+++ Dataset records

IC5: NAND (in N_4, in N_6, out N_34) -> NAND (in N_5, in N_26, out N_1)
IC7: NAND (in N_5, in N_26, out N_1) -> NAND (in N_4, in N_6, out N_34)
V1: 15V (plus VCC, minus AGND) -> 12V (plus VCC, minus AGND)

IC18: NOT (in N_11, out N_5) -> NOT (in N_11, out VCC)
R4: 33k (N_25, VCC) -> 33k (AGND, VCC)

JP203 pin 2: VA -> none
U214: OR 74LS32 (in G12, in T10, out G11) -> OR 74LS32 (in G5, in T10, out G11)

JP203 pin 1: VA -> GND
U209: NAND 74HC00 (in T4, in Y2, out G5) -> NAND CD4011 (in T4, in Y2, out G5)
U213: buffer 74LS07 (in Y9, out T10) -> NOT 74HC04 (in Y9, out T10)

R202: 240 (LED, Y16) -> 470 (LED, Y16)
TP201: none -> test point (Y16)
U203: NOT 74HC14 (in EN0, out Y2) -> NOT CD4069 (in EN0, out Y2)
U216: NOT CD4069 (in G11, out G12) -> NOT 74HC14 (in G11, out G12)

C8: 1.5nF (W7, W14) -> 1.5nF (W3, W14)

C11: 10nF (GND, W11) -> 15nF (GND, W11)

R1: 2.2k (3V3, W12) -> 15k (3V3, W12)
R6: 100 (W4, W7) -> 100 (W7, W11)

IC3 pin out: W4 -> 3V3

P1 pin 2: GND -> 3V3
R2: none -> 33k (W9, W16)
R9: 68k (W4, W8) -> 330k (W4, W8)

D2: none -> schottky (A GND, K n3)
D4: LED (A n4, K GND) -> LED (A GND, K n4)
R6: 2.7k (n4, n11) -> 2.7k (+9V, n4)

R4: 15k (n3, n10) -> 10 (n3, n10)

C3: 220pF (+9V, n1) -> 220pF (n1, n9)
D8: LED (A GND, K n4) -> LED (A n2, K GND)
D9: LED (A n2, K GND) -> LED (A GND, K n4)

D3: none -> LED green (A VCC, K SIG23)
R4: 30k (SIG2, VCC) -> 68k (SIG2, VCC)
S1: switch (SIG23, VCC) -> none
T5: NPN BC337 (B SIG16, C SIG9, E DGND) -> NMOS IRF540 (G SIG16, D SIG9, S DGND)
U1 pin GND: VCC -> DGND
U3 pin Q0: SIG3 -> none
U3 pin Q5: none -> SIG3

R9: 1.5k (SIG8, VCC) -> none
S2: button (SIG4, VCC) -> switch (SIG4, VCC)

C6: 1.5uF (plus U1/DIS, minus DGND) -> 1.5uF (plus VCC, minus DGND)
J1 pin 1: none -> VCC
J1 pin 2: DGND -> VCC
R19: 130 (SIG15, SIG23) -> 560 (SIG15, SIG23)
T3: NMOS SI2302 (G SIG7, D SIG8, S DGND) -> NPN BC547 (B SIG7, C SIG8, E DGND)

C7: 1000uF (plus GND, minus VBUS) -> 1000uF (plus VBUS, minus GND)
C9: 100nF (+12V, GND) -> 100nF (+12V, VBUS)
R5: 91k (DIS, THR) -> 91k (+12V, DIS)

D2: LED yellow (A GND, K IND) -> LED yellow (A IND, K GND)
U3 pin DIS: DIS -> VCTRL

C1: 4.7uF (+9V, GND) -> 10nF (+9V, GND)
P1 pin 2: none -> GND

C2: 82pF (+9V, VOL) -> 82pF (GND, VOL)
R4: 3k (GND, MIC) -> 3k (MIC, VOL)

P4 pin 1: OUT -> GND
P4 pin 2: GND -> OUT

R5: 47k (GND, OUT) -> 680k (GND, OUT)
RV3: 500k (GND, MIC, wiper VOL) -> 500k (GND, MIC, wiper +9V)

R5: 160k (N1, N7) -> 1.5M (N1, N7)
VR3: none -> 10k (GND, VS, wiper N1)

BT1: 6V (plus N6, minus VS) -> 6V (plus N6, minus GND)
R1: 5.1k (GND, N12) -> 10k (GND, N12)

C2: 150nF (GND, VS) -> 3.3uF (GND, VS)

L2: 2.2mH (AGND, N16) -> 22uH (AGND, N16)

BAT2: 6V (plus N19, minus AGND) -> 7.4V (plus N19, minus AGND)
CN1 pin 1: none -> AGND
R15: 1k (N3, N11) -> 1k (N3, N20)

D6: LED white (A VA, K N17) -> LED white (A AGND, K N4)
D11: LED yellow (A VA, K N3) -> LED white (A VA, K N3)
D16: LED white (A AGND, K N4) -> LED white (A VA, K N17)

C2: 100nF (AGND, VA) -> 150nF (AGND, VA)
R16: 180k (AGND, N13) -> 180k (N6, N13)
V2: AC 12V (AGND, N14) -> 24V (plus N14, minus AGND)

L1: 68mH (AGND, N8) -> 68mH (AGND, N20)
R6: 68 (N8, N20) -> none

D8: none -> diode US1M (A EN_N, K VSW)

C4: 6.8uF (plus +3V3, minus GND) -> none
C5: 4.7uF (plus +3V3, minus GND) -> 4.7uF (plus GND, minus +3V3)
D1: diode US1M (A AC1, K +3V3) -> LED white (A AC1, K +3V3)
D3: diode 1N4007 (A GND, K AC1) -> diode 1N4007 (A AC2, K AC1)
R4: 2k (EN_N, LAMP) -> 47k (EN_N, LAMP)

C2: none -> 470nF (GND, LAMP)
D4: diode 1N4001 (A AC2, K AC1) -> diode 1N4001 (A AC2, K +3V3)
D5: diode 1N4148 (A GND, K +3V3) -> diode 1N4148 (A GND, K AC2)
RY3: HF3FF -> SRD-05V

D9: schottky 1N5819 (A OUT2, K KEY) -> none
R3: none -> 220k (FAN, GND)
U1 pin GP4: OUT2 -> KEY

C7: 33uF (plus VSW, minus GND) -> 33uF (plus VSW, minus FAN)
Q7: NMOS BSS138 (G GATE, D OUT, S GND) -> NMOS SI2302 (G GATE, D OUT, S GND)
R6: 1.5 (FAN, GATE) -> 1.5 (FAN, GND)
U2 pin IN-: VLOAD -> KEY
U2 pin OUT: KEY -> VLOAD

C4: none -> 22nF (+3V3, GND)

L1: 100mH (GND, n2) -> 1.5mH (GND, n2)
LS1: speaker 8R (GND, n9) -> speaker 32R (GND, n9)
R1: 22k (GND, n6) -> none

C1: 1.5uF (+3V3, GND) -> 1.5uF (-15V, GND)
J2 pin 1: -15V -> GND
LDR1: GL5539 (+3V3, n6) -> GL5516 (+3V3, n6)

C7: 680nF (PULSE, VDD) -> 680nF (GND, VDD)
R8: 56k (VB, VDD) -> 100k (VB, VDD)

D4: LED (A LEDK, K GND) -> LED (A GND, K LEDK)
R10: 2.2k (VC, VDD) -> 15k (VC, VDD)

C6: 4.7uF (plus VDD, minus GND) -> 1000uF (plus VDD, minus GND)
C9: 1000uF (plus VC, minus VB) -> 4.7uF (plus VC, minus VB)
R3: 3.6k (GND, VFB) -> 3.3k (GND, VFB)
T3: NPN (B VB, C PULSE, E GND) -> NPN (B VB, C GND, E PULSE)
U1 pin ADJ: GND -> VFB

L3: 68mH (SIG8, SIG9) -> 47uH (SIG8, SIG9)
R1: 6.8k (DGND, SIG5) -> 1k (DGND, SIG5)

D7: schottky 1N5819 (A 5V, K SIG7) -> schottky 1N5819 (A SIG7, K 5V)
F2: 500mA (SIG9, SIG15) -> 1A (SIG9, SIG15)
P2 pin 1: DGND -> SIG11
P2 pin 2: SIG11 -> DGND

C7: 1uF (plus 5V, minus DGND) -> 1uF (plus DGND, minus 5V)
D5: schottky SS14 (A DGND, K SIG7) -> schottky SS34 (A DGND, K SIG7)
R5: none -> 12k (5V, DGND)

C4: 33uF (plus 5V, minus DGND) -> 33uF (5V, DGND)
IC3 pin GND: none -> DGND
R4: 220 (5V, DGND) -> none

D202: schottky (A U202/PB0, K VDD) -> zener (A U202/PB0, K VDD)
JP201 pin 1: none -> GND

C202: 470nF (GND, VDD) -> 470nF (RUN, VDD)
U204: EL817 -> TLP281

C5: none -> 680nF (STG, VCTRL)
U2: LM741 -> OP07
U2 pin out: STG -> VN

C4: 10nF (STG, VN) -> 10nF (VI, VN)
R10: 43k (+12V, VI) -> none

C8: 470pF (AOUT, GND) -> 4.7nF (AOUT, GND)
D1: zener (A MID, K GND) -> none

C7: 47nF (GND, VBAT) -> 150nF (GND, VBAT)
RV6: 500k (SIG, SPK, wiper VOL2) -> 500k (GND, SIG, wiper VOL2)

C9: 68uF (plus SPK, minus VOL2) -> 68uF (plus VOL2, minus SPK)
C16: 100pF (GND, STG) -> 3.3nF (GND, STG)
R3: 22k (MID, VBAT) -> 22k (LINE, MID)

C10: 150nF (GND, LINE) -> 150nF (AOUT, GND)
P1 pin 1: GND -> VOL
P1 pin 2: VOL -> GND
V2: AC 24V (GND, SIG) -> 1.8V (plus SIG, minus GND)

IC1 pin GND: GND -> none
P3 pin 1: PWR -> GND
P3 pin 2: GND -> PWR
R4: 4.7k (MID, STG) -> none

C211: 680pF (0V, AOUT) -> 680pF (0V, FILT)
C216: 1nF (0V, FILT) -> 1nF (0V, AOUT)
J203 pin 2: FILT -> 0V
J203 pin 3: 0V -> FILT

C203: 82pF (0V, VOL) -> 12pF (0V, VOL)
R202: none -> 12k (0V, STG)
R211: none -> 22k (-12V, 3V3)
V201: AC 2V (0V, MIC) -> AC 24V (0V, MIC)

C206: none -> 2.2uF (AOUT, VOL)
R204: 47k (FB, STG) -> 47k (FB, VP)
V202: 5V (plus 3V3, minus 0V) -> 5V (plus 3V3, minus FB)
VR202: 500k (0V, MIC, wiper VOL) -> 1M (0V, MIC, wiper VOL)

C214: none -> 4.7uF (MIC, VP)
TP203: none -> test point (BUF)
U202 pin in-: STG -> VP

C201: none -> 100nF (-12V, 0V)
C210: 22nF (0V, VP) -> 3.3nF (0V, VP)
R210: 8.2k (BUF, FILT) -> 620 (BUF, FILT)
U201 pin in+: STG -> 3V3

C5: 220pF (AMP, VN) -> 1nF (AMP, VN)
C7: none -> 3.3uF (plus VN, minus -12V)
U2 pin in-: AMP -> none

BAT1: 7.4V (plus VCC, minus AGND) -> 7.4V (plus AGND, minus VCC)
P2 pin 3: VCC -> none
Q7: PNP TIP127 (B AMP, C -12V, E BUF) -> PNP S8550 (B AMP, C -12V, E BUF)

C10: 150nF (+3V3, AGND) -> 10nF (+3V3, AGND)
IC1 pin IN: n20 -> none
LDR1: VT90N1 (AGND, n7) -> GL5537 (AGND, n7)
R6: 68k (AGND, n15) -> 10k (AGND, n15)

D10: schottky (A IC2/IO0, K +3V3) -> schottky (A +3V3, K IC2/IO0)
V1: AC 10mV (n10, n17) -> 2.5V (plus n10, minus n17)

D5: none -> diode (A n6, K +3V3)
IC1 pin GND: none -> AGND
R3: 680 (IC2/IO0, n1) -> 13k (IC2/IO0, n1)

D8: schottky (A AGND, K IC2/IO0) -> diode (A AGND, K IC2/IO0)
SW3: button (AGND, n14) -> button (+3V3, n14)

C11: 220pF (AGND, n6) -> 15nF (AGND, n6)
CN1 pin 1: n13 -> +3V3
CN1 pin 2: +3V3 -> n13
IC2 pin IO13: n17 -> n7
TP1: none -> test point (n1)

++++++

About this exercise: For the material above, reproduce exactly the lines from the line with "P3 pin 2: GND -> PWR" to the line with "C210: 22nF (0V, VP) -> 3.3nF (0V, VP)", inclusive, and exclude all others.

Answer:
P3 pin 2: GND -> PWR
R4: 4.7k (MID, STG) -> none

C211: 680pF (0V, AOUT) -> 680pF (0V, FILT)
C216: 1nF (0V, FILT) -> 1nF (0V, AOUT)
J203 pin 2: FILT -> 0V
J203 pin 3: 0V -> FILT

C203: 82pF (0V, VOL) -> 12pF (0V, VOL)
R202: none -> 12k (0V, STG)
R211: none -> 22k (-12V, 3V3)
V201: AC 2V (0V, MIC) -> AC 24V (0V, MIC)

C206: none -> 2.2uF (AOUT, VOL)
R204: 47k (FB, STG) -> 47k (FB, VP)
V202: 5V (plus 3V3, minus 0V) -> 5V (plus 3V3, minus FB)
VR202: 500k (0V, MIC, wiper VOL) -> 1M (0V, MIC, wiper VOL)

C214: none -> 4.7uF (MIC, VP)
TP203: none -> test point (BUF)
U202 pin in-: STG -> VP

C201: none -> 100nF (-12V, 0V)
C210: 22nF (0V, VP) -> 3.3nF (0V, VP)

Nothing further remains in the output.